[DATA SECTION — start]

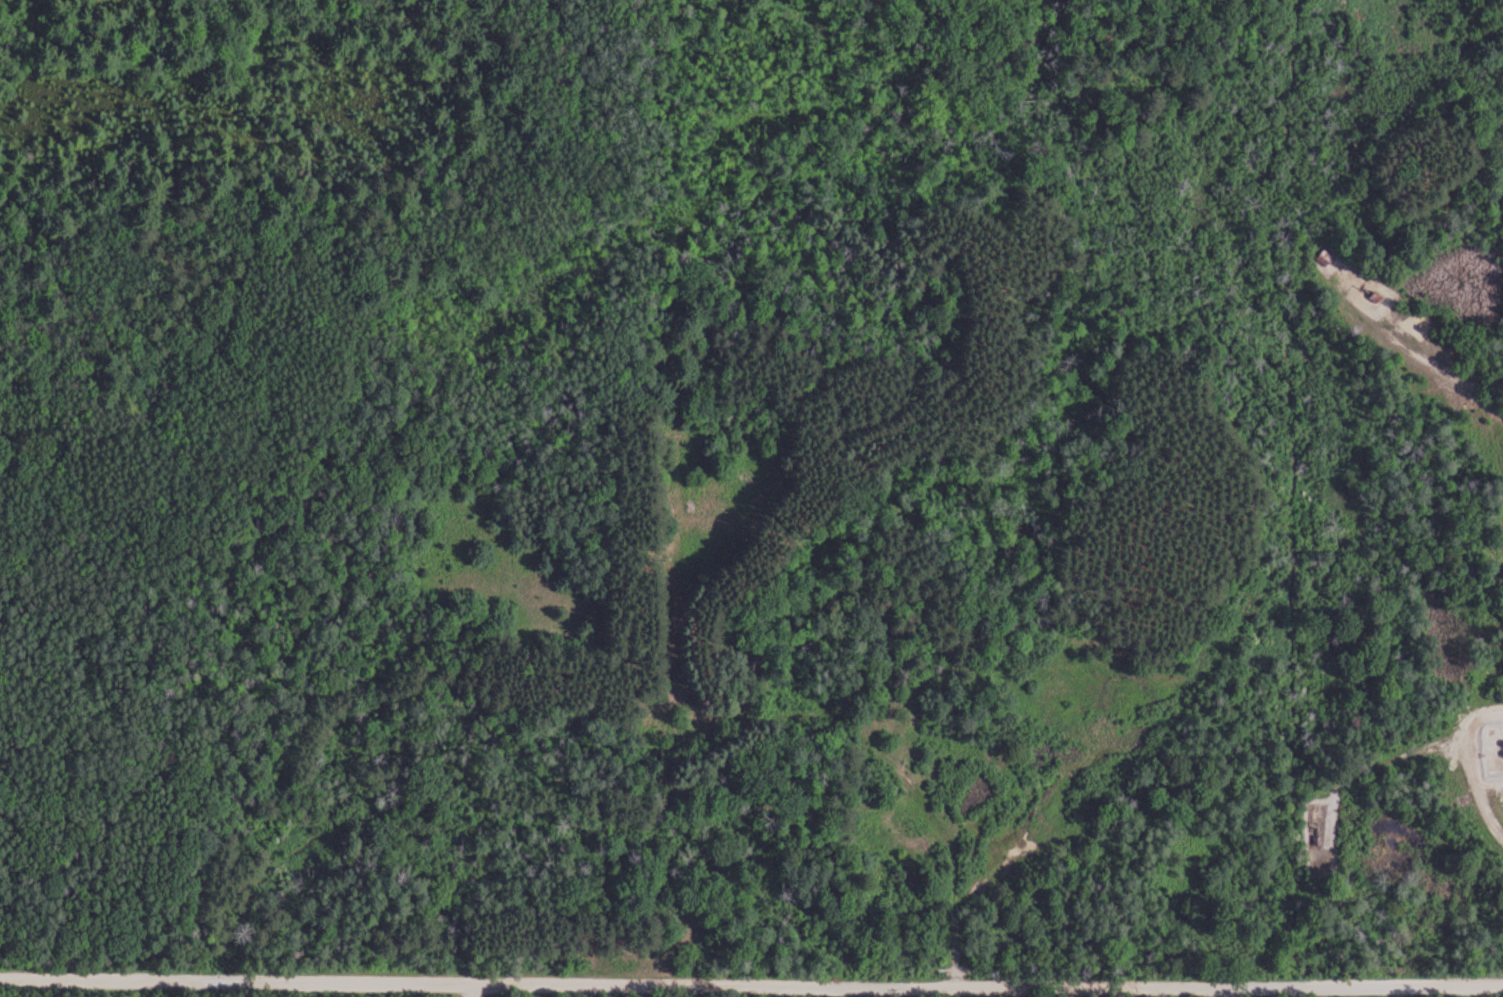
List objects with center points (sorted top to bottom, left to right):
building: (1326, 257)
petroleum well: (1369, 294)
road: (1329, 714)
road: (751, 983)
road: (1220, 991)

[DATA SECTION — finish]

Reproduce the listing word for word. Do not carry over the pictures.

# EXERCISE RESPONSE
List objects with center points (sorted top to bottom, left to right):
building: (1326, 257)
petroleum well: (1369, 294)
road: (1329, 714)
road: (751, 983)
road: (1220, 991)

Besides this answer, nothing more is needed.